• [Assignment] Once you find the line with "black key: 0 -> 2" in the entries below, return exactly every line from it through the line with "white ruler: 3 -> 2".

• [Entries shown]
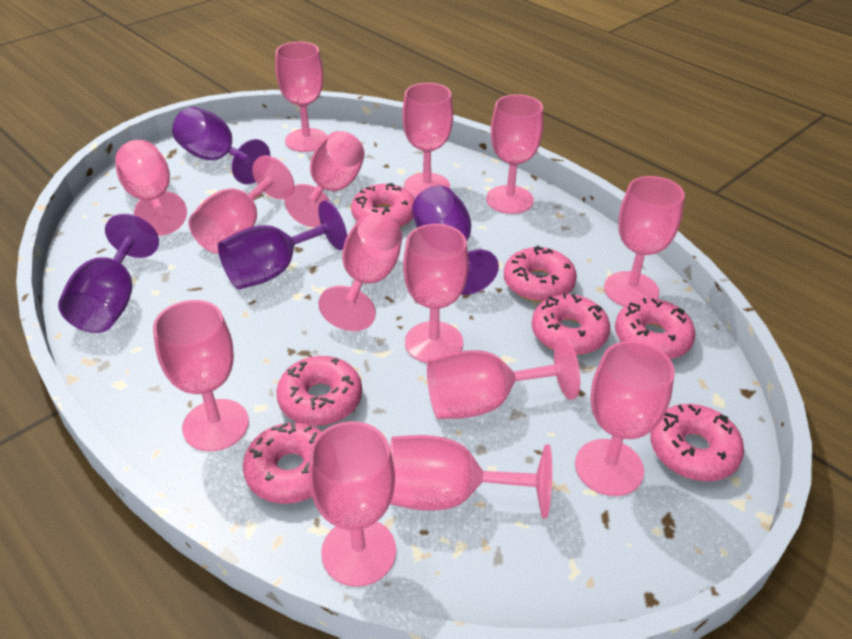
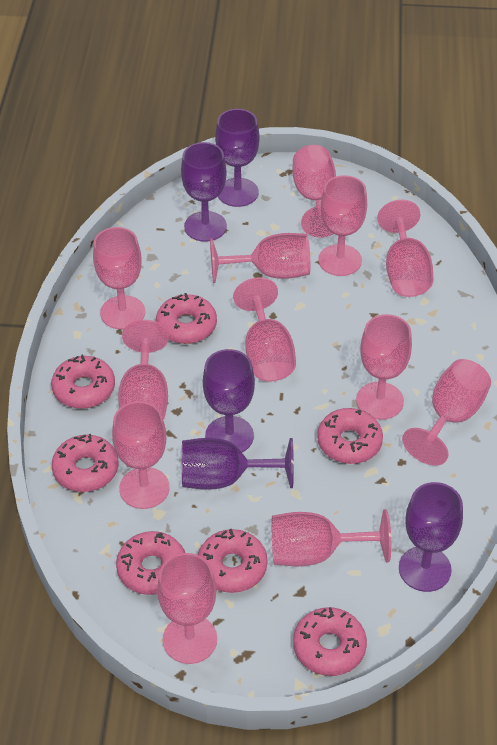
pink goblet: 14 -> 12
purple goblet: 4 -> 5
==
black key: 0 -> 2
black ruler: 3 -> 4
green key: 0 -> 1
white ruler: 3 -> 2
---
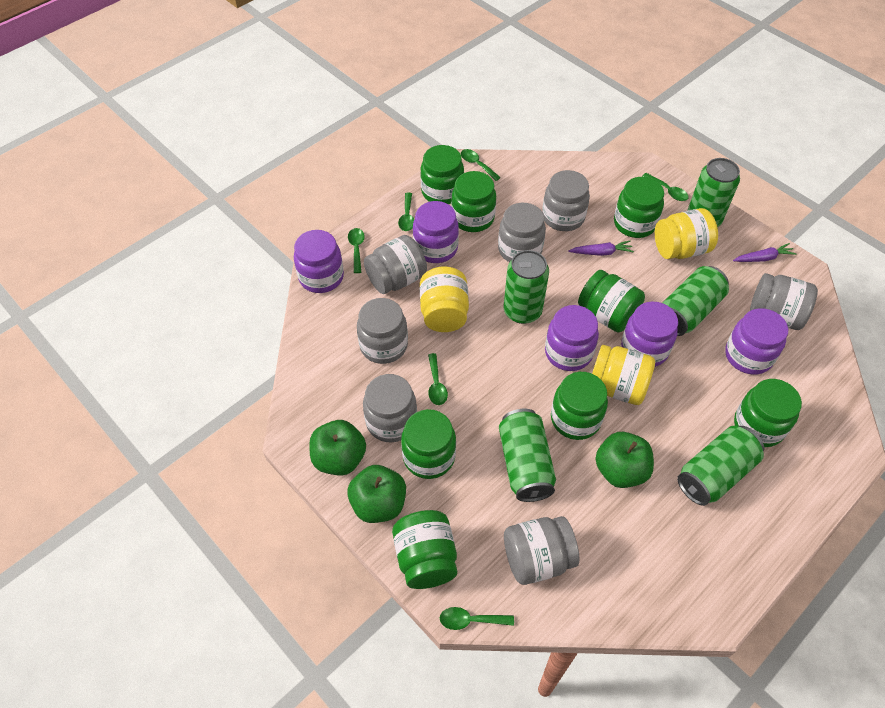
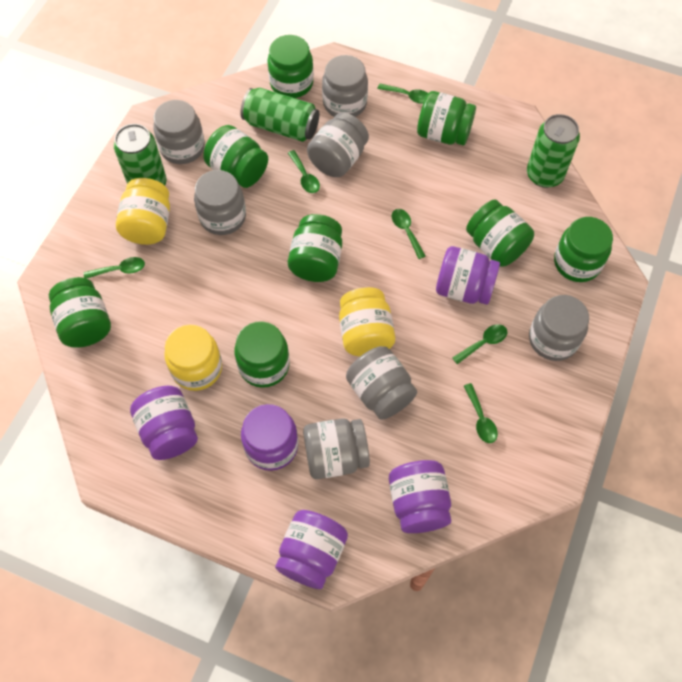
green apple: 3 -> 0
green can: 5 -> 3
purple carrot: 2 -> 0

• [Output for this task]
black key: 0 -> 2
black ruler: 3 -> 4
green key: 0 -> 1
white ruler: 3 -> 2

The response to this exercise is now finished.